[Records contained in a dataset]
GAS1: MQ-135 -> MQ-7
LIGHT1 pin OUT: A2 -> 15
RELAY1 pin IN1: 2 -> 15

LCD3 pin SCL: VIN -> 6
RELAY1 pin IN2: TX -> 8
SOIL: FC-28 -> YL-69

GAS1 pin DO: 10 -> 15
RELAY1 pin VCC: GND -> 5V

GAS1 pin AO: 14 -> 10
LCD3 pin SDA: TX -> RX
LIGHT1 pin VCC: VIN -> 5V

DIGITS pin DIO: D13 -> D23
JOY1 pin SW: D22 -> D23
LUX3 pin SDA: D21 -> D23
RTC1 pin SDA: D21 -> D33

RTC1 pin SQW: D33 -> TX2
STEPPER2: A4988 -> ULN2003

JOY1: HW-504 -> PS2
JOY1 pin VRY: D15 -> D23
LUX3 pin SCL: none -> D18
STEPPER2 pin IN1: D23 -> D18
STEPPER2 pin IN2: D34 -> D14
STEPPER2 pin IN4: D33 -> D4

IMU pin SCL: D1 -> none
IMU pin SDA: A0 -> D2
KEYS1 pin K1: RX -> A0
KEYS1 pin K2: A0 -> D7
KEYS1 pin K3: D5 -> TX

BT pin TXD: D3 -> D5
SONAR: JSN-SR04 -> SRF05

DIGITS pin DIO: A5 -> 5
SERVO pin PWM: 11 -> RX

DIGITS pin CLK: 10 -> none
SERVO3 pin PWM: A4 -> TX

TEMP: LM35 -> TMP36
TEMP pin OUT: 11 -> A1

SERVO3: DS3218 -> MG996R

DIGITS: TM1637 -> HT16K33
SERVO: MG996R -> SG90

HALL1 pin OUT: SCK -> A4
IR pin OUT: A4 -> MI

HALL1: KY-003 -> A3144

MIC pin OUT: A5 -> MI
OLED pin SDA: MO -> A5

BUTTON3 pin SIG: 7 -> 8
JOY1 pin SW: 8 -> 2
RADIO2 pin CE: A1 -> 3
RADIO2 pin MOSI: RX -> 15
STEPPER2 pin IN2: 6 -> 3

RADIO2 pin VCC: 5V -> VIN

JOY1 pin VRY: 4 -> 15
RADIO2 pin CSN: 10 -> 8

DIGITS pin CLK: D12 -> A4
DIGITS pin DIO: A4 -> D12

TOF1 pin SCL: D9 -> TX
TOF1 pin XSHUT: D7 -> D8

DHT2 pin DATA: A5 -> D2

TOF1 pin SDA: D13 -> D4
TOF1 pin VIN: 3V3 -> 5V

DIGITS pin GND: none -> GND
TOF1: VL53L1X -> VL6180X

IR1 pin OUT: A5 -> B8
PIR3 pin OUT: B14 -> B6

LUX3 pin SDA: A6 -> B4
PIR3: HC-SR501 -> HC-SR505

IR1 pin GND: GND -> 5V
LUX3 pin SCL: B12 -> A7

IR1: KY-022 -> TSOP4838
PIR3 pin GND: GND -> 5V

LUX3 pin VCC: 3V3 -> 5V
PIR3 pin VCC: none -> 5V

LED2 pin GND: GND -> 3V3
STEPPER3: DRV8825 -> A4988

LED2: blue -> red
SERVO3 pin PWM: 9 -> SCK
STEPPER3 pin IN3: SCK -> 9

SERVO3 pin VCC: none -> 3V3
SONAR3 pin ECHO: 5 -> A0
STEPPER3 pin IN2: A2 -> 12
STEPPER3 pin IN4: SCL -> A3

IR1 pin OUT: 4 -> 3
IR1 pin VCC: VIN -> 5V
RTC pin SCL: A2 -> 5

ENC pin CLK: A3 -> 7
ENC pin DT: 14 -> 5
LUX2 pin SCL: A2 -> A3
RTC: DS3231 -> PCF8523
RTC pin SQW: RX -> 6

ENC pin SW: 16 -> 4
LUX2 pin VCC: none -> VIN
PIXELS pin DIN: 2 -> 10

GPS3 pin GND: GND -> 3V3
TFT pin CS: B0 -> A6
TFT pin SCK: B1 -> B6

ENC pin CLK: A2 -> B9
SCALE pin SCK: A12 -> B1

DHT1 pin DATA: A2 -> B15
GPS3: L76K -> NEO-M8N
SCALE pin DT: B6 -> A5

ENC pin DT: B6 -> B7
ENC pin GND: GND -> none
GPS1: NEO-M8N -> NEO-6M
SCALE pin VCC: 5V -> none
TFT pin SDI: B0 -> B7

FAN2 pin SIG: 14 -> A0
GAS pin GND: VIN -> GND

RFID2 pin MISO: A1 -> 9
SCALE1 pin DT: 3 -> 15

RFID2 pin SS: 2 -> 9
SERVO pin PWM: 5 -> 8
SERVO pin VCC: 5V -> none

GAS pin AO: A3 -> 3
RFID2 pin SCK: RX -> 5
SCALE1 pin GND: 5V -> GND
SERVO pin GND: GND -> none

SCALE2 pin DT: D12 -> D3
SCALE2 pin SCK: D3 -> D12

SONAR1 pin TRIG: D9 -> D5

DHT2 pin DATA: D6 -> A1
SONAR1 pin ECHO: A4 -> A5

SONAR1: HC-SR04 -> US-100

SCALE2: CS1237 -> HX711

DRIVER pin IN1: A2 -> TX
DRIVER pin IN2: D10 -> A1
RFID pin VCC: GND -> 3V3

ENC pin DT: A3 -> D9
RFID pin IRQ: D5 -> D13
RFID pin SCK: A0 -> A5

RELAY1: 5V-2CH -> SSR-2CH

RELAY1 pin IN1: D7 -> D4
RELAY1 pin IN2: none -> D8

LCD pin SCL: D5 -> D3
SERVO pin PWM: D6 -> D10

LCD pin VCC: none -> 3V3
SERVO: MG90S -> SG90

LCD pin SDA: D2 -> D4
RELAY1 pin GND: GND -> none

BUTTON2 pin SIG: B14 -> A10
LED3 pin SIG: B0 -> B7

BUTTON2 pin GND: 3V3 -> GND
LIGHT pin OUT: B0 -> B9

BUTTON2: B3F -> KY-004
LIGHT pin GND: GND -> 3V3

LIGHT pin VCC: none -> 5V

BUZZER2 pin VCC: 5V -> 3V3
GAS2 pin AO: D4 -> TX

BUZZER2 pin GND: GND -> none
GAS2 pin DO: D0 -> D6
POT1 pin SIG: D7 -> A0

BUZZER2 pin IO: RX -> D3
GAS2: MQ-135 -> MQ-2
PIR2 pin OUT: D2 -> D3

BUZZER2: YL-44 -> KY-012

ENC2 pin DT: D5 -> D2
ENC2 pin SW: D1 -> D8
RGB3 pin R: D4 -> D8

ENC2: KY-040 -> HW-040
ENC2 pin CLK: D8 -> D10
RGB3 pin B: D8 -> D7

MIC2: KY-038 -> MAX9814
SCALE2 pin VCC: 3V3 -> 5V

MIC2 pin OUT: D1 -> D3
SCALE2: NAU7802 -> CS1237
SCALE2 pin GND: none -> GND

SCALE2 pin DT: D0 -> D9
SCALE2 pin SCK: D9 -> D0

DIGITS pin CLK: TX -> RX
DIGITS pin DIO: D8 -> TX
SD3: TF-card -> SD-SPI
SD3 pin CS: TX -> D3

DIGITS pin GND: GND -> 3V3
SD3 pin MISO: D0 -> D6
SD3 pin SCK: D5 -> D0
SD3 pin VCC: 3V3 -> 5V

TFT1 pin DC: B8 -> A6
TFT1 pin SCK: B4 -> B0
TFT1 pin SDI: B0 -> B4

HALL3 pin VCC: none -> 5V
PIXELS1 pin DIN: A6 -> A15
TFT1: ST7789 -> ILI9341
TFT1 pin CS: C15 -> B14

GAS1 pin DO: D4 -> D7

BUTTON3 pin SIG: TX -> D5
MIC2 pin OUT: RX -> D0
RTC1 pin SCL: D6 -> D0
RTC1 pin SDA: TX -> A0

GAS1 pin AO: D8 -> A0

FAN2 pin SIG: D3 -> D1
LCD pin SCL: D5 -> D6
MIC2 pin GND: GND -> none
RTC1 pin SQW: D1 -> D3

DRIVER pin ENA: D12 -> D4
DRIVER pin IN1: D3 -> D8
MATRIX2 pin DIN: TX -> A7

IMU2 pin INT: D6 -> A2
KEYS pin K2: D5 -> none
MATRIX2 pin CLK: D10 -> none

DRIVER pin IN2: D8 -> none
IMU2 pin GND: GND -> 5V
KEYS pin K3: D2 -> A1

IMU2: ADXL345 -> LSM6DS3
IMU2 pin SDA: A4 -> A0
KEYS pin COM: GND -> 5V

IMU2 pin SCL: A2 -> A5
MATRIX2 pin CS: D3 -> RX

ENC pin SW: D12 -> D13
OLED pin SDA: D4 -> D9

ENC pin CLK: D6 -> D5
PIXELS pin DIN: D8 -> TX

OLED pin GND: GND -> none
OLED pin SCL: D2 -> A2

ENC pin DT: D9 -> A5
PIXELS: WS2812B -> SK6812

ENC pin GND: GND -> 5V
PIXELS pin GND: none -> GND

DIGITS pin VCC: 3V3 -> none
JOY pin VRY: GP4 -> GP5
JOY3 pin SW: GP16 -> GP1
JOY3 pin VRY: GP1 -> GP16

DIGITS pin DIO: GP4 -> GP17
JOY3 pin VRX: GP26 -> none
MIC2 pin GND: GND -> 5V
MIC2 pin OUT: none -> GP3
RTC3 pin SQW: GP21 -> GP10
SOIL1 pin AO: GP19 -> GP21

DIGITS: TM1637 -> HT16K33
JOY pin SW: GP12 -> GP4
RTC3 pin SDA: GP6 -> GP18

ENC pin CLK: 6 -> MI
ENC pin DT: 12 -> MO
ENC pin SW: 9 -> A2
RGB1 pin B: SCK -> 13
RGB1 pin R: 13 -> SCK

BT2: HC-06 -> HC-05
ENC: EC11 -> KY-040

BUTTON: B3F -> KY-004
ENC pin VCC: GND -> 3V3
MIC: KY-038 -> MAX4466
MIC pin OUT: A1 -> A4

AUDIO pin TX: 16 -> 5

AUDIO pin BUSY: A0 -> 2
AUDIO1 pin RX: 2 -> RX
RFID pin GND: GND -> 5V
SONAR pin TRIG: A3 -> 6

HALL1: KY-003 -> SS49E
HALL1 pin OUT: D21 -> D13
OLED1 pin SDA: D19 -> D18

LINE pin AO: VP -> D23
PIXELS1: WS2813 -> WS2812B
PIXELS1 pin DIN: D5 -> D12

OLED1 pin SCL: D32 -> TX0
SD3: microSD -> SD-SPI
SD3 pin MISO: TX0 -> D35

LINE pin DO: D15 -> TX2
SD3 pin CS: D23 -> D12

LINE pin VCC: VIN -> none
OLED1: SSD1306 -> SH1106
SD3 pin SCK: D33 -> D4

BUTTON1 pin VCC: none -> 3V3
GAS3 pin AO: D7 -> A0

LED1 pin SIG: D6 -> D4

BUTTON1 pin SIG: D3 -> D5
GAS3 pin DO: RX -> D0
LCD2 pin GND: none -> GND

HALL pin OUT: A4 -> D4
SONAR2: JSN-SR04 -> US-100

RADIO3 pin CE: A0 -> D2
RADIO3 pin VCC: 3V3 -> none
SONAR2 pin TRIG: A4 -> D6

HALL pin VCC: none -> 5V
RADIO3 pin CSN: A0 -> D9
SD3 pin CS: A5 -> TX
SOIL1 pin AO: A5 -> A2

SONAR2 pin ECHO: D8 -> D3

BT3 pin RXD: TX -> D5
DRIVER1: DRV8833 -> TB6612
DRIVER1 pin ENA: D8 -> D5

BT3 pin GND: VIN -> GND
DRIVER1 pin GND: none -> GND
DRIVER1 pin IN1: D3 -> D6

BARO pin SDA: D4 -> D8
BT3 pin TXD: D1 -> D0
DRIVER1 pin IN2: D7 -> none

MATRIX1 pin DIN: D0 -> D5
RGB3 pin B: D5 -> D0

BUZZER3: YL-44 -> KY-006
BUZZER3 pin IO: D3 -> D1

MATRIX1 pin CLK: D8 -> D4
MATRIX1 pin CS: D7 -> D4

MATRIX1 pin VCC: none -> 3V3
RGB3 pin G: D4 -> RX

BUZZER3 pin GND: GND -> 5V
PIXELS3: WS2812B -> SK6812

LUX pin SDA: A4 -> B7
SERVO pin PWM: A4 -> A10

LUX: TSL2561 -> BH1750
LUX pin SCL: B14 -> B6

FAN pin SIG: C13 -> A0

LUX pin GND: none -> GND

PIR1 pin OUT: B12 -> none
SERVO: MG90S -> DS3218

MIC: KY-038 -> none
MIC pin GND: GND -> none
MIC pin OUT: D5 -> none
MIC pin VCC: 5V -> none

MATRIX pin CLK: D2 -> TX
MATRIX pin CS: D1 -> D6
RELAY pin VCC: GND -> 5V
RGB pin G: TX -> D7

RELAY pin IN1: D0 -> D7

- **What is expected**: In the entries above, find the line holding "DRIVER pin IN1: D3 -> D8" and the line holding "ENC pin CLK: D6 -> D5", then retype exactly those two lines and every line between them, and nothing else.

- **Solution to the exercise**:
DRIVER pin IN1: D3 -> D8
MATRIX2 pin DIN: TX -> A7

IMU2 pin INT: D6 -> A2
KEYS pin K2: D5 -> none
MATRIX2 pin CLK: D10 -> none

DRIVER pin IN2: D8 -> none
IMU2 pin GND: GND -> 5V
KEYS pin K3: D2 -> A1

IMU2: ADXL345 -> LSM6DS3
IMU2 pin SDA: A4 -> A0
KEYS pin COM: GND -> 5V

IMU2 pin SCL: A2 -> A5
MATRIX2 pin CS: D3 -> RX

ENC pin SW: D12 -> D13
OLED pin SDA: D4 -> D9

ENC pin CLK: D6 -> D5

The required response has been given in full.